- Problem
All of the records below need to be written out exactly, but without the pictures.

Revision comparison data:
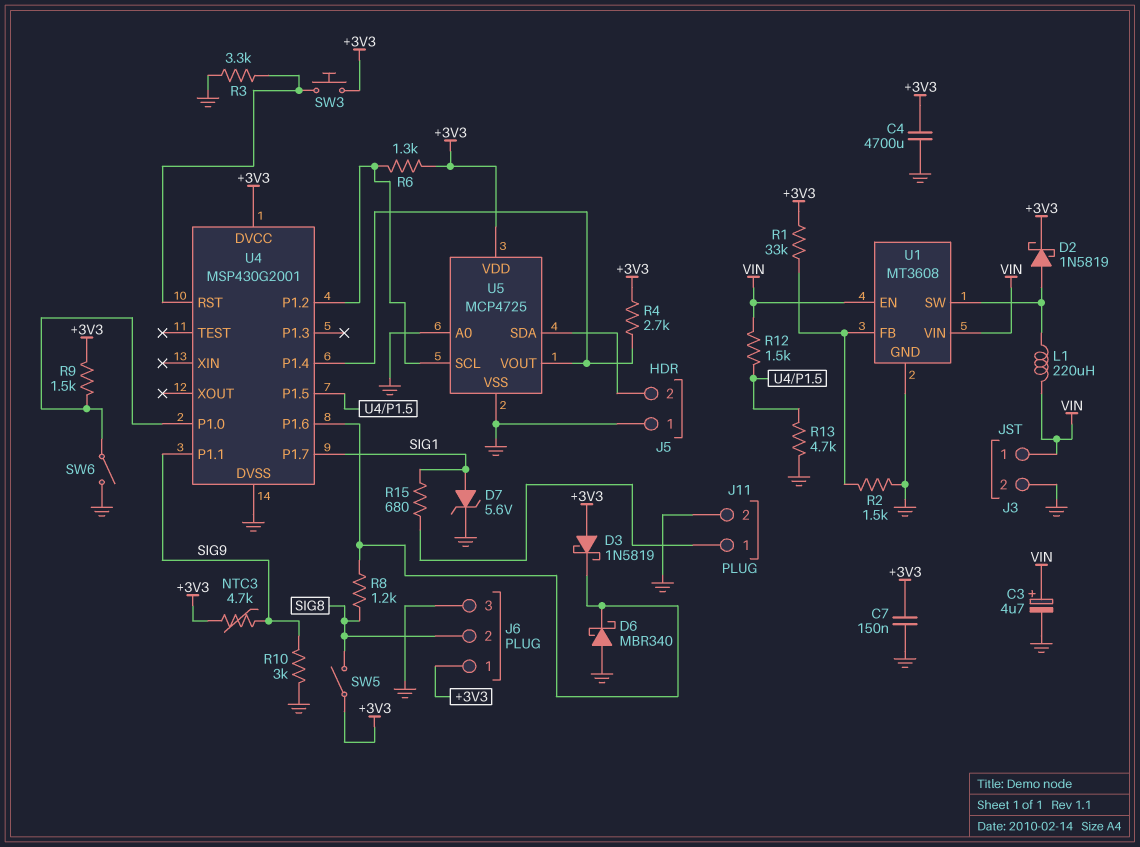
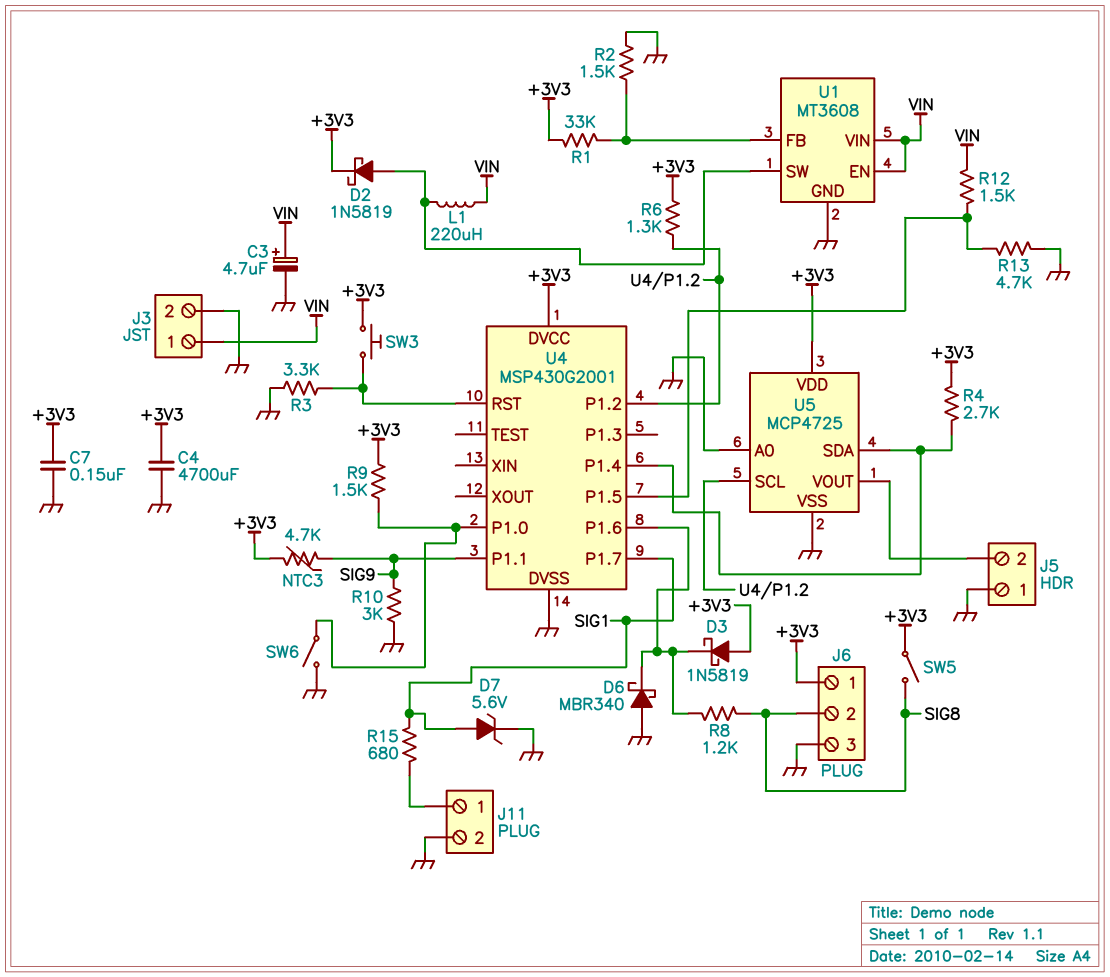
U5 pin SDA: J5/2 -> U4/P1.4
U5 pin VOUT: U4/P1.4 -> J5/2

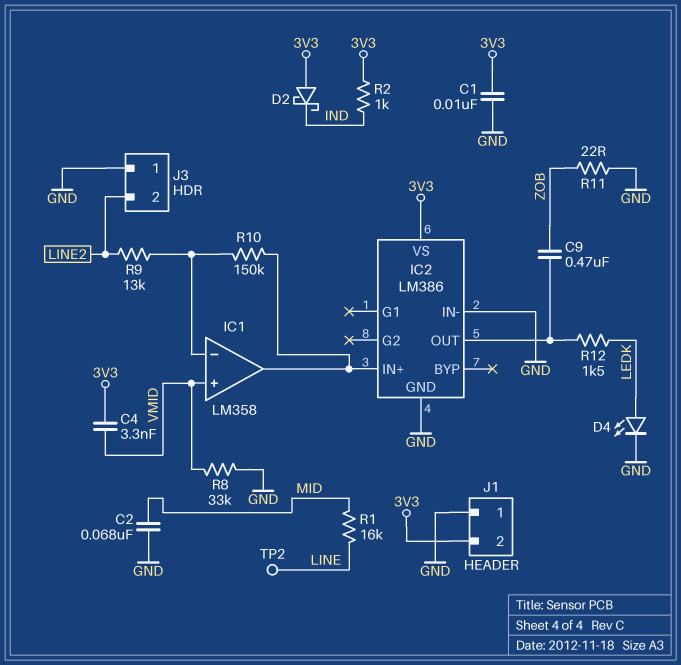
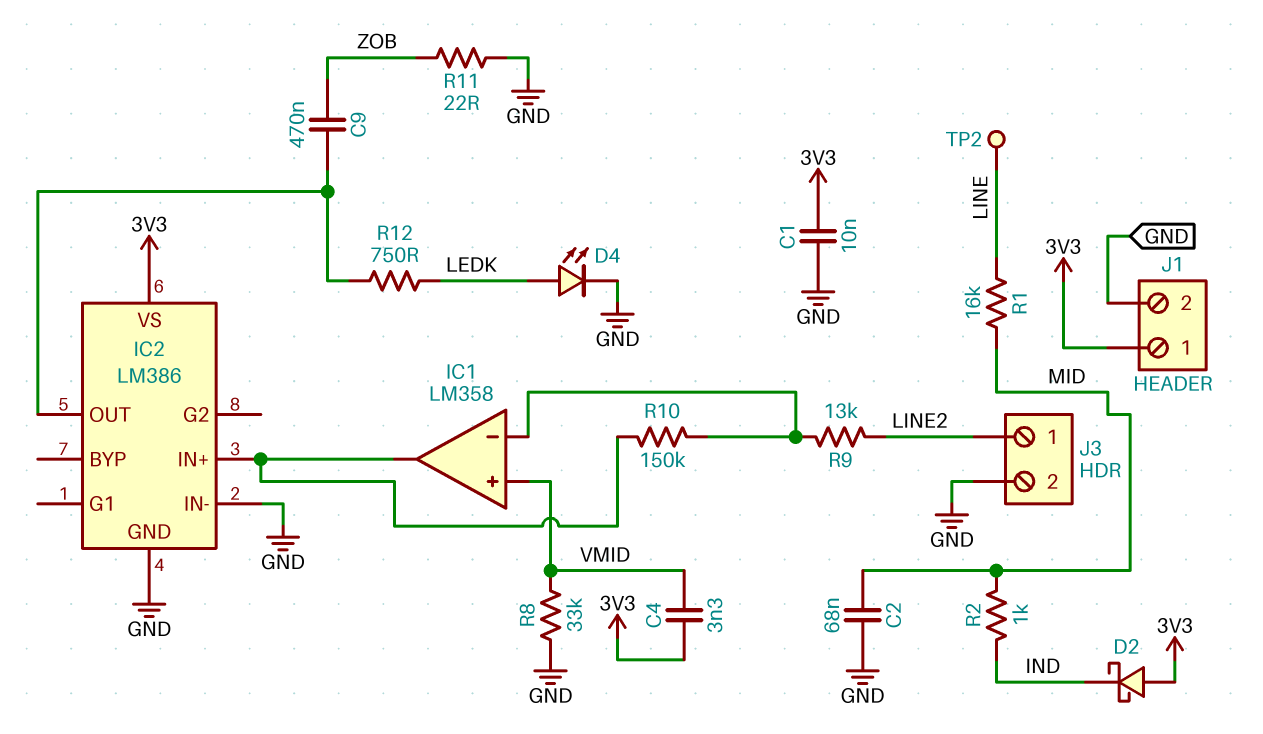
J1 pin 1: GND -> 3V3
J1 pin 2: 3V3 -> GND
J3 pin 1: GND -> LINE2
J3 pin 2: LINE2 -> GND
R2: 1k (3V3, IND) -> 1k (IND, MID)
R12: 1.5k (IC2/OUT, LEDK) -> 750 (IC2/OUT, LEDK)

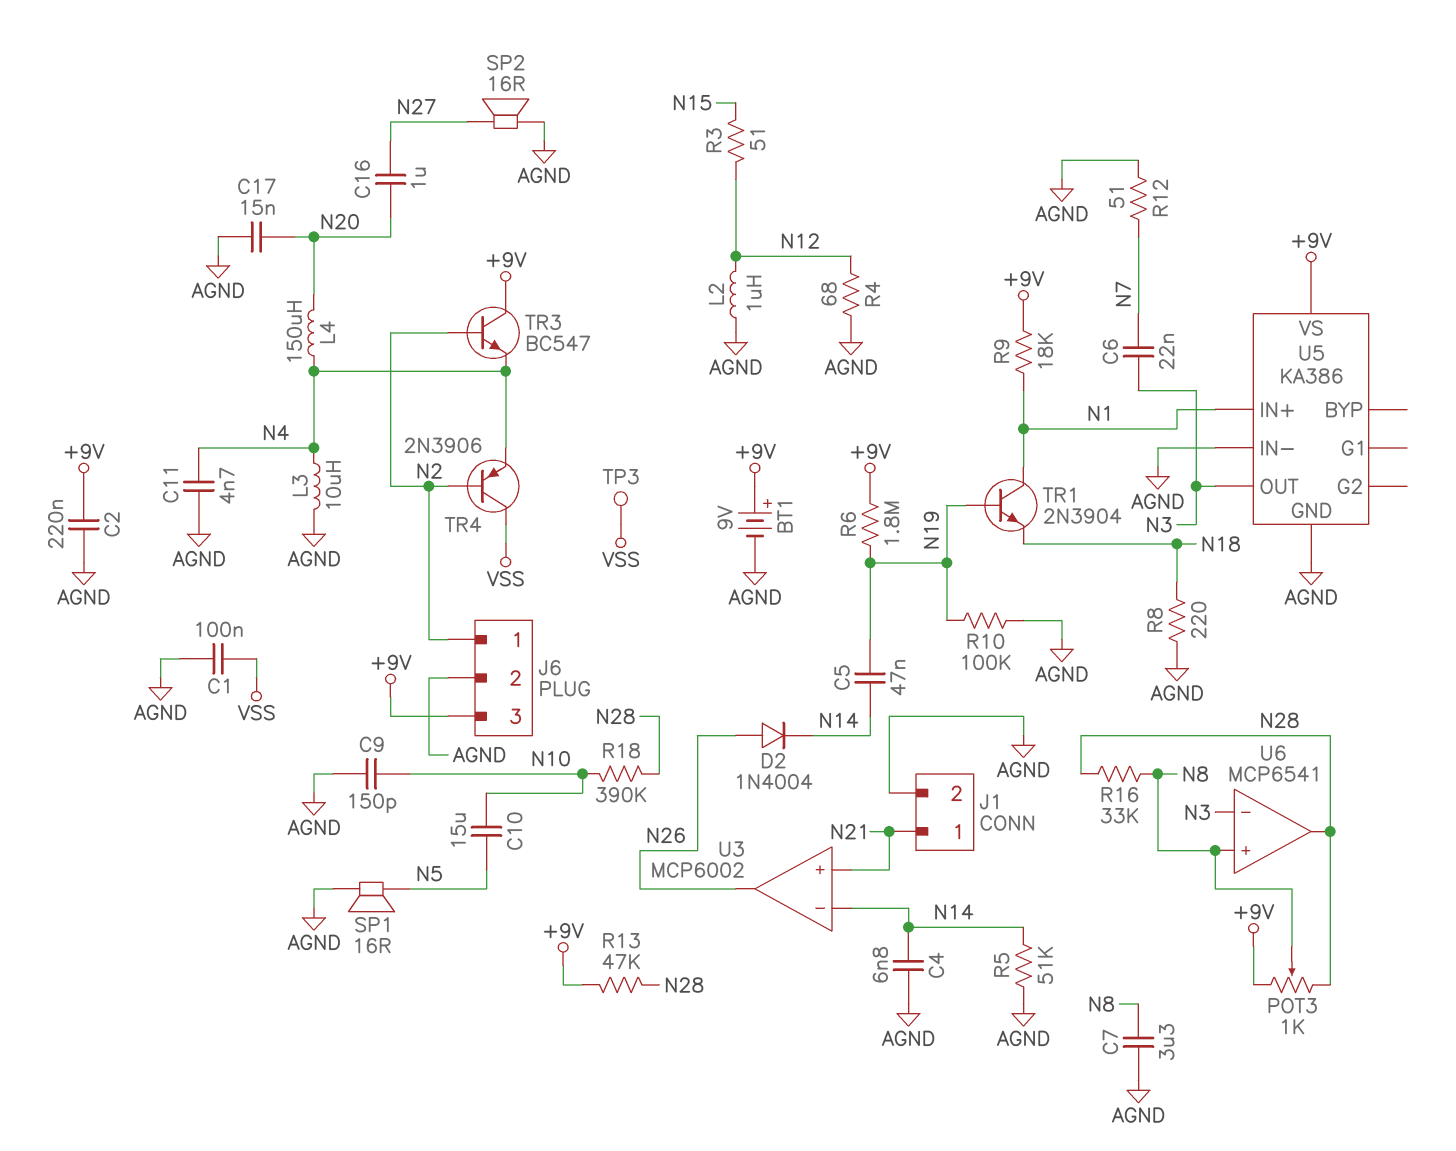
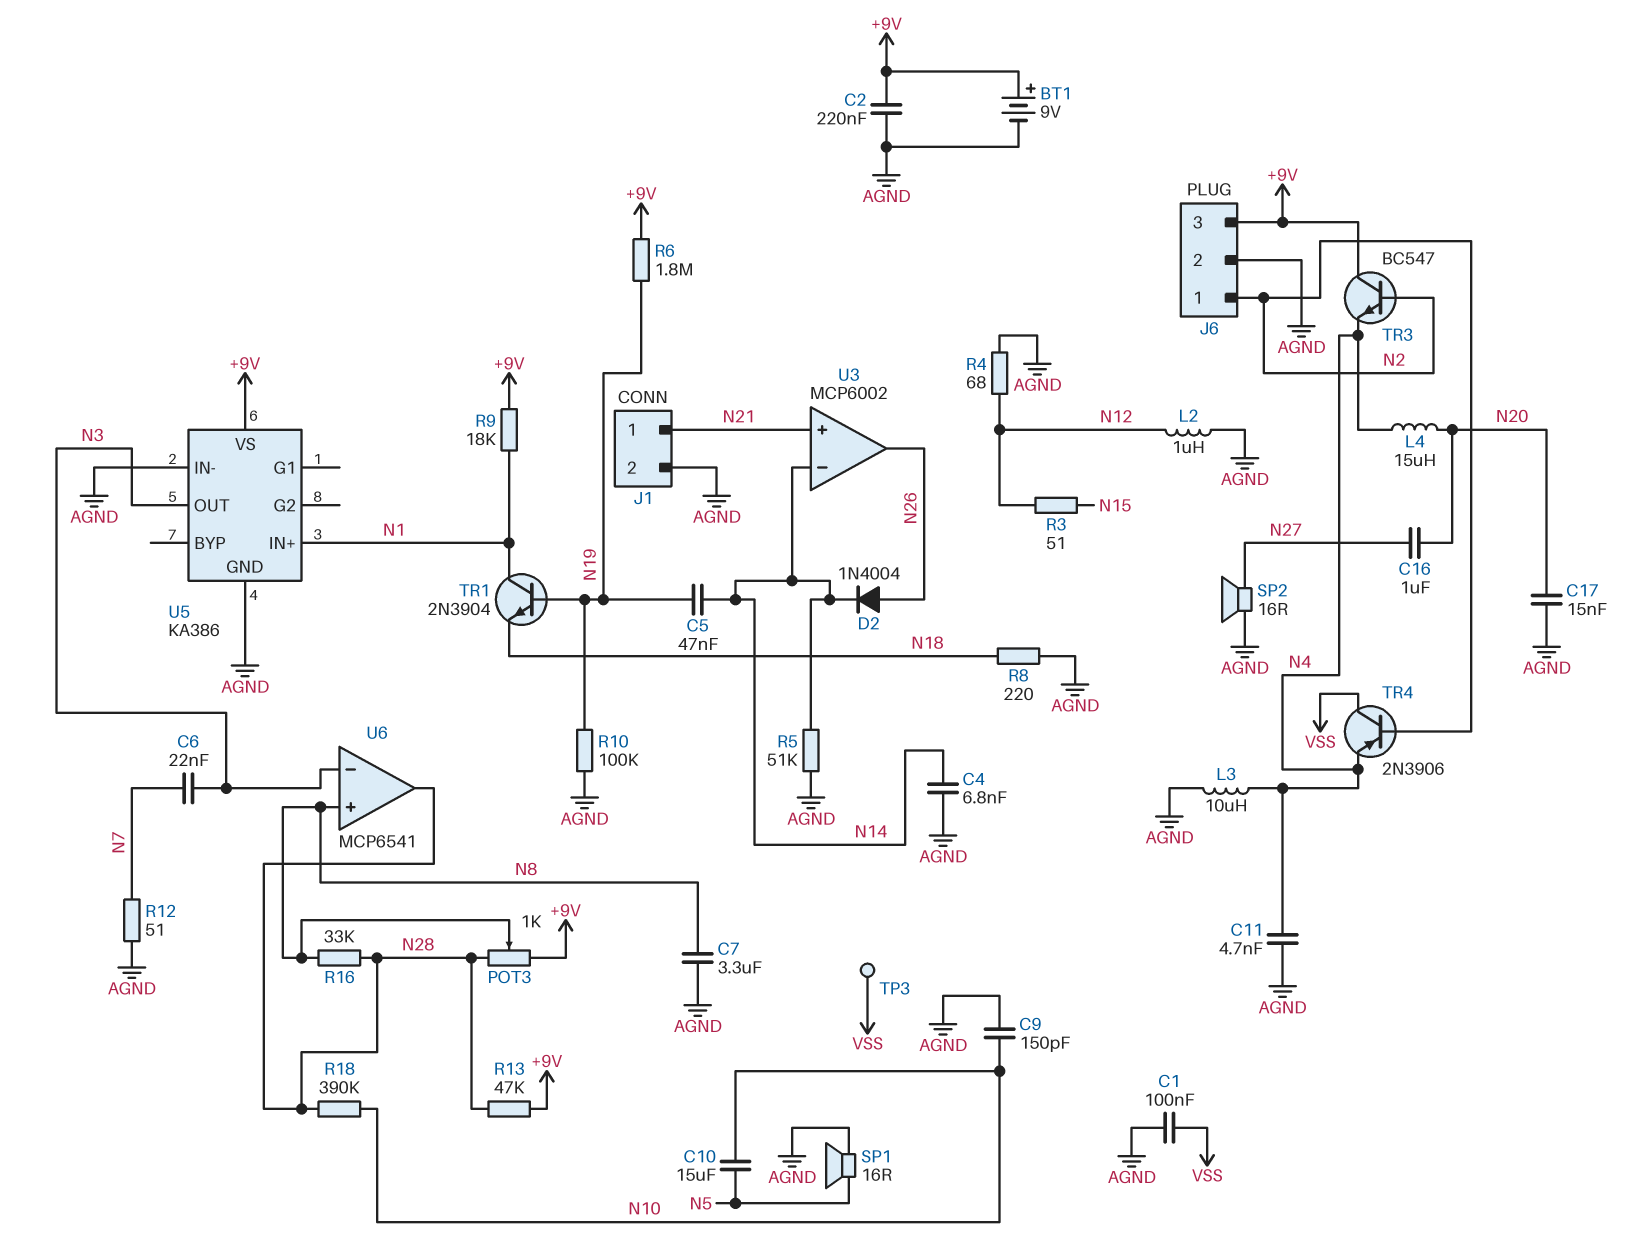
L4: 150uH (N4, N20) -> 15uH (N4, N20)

- Task output
U5 pin SDA: J5/2 -> U4/P1.4
U5 pin VOUT: U4/P1.4 -> J5/2

J1 pin 1: GND -> 3V3
J1 pin 2: 3V3 -> GND
J3 pin 1: GND -> LINE2
J3 pin 2: LINE2 -> GND
R2: 1k (3V3, IND) -> 1k (IND, MID)
R12: 1.5k (IC2/OUT, LEDK) -> 750 (IC2/OUT, LEDK)

L4: 150uH (N4, N20) -> 15uH (N4, N20)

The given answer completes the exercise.